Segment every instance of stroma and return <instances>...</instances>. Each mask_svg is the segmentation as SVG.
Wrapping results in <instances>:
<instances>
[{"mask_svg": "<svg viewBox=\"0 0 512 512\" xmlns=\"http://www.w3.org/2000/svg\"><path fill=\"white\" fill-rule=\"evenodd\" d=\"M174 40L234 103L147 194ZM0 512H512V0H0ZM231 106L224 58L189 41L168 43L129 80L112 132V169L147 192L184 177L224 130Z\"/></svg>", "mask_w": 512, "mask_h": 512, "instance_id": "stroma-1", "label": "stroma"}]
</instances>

- [TASK PROMPT]
Write out the entries above once more, without altering anything.

- [EXERCISE RESPONSE]
Segment every instance of stroma and return <instances>...</instances>. Each mask_svg is the segmentation as SVG.
Wrapping results in <instances>:
<instances>
[{"mask_svg": "<svg viewBox=\"0 0 512 512\" xmlns=\"http://www.w3.org/2000/svg\"><path fill=\"white\" fill-rule=\"evenodd\" d=\"M174 40L234 103L147 194ZM0 512H512V0H0ZM231 106L224 58L189 41L168 43L129 80L112 132V169L147 192L184 177L224 130Z\"/></svg>", "mask_w": 512, "mask_h": 512, "instance_id": "stroma-1", "label": "stroma"}]
</instances>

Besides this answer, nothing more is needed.